Your answer should consist of the complete listing, repeated verbatim.

Supplied data: Begin

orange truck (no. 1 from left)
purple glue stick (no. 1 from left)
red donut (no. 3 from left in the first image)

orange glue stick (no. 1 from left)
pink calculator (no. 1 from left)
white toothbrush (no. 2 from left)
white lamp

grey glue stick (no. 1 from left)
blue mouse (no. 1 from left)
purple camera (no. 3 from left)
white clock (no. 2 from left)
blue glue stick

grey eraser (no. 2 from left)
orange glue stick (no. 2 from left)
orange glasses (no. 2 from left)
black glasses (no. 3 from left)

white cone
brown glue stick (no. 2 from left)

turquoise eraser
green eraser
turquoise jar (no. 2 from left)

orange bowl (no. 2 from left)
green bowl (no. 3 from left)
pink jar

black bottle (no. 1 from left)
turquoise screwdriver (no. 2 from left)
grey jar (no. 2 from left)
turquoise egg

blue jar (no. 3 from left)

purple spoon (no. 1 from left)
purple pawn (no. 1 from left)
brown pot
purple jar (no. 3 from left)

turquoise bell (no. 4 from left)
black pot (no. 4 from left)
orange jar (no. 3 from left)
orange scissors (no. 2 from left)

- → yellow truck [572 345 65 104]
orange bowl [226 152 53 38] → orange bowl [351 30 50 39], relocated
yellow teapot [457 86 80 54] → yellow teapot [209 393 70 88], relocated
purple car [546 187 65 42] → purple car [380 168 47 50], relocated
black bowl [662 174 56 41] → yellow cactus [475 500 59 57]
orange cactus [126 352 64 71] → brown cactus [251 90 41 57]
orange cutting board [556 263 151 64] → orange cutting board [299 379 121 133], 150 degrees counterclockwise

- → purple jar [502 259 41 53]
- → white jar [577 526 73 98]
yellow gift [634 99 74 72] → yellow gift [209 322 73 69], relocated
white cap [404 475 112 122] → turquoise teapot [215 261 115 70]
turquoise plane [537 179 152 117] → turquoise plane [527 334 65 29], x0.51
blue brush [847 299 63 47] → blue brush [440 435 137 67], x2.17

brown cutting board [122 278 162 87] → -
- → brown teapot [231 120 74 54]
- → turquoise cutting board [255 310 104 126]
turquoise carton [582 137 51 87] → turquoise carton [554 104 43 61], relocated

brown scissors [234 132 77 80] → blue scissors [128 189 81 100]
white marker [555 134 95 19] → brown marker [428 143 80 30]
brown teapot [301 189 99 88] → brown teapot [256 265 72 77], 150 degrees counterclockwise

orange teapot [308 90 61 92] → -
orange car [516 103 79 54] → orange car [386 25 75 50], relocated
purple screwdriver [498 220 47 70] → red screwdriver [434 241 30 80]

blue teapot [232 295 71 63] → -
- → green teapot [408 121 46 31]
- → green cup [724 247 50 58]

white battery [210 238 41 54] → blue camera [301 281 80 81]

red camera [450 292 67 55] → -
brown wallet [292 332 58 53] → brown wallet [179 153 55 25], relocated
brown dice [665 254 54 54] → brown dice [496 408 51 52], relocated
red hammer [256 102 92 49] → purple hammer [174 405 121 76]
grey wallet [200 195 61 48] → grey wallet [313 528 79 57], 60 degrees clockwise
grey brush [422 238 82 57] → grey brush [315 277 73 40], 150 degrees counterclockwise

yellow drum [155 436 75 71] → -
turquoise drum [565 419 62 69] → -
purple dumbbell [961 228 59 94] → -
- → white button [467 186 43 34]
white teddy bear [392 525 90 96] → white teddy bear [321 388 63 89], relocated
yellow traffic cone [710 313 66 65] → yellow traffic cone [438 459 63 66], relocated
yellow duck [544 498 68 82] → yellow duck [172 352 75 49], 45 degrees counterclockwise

Supplied data: End

▶ _Response to this exercise_:
orange truck (no. 1 from left)
purple glue stick (no. 1 from left)
red donut (no. 3 from left in the first image)

orange glue stick (no. 1 from left)
pink calculator (no. 1 from left)
white toothbrush (no. 2 from left)
white lamp

grey glue stick (no. 1 from left)
blue mouse (no. 1 from left)
purple camera (no. 3 from left)
white clock (no. 2 from left)
blue glue stick

grey eraser (no. 2 from left)
orange glue stick (no. 2 from left)
orange glasses (no. 2 from left)
black glasses (no. 3 from left)

white cone
brown glue stick (no. 2 from left)

turquoise eraser
green eraser
turquoise jar (no. 2 from left)

orange bowl (no. 2 from left)
green bowl (no. 3 from left)
pink jar

black bottle (no. 1 from left)
turquoise screwdriver (no. 2 from left)
grey jar (no. 2 from left)
turquoise egg

blue jar (no. 3 from left)

purple spoon (no. 1 from left)
purple pawn (no. 1 from left)
brown pot
purple jar (no. 3 from left)

turquoise bell (no. 4 from left)
black pot (no. 4 from left)
orange jar (no. 3 from left)
orange scissors (no. 2 from left)

- → yellow truck [572 345 65 104]
orange bowl [226 152 53 38] → orange bowl [351 30 50 39], relocated
yellow teapot [457 86 80 54] → yellow teapot [209 393 70 88], relocated
purple car [546 187 65 42] → purple car [380 168 47 50], relocated
black bowl [662 174 56 41] → yellow cactus [475 500 59 57]
orange cactus [126 352 64 71] → brown cactus [251 90 41 57]
orange cutting board [556 263 151 64] → orange cutting board [299 379 121 133], 150 degrees counterclockwise

- → purple jar [502 259 41 53]
- → white jar [577 526 73 98]
yellow gift [634 99 74 72] → yellow gift [209 322 73 69], relocated
white cap [404 475 112 122] → turquoise teapot [215 261 115 70]
turquoise plane [537 179 152 117] → turquoise plane [527 334 65 29], x0.51
blue brush [847 299 63 47] → blue brush [440 435 137 67], x2.17

brown cutting board [122 278 162 87] → -
- → brown teapot [231 120 74 54]
- → turquoise cutting board [255 310 104 126]
turquoise carton [582 137 51 87] → turquoise carton [554 104 43 61], relocated

brown scissors [234 132 77 80] → blue scissors [128 189 81 100]
white marker [555 134 95 19] → brown marker [428 143 80 30]
brown teapot [301 189 99 88] → brown teapot [256 265 72 77], 150 degrees counterclockwise

orange teapot [308 90 61 92] → -
orange car [516 103 79 54] → orange car [386 25 75 50], relocated
purple screwdriver [498 220 47 70] → red screwdriver [434 241 30 80]

blue teapot [232 295 71 63] → -
- → green teapot [408 121 46 31]
- → green cup [724 247 50 58]

white battery [210 238 41 54] → blue camera [301 281 80 81]

red camera [450 292 67 55] → -
brown wallet [292 332 58 53] → brown wallet [179 153 55 25], relocated
brown dice [665 254 54 54] → brown dice [496 408 51 52], relocated
red hammer [256 102 92 49] → purple hammer [174 405 121 76]
grey wallet [200 195 61 48] → grey wallet [313 528 79 57], 60 degrees clockwise
grey brush [422 238 82 57] → grey brush [315 277 73 40], 150 degrees counterclockwise

yellow drum [155 436 75 71] → -
turquoise drum [565 419 62 69] → -
purple dumbbell [961 228 59 94] → -
- → white button [467 186 43 34]
white teddy bear [392 525 90 96] → white teddy bear [321 388 63 89], relocated
yellow traffic cone [710 313 66 65] → yellow traffic cone [438 459 63 66], relocated
yellow duck [544 498 68 82] → yellow duck [172 352 75 49], 45 degrees counterclockwise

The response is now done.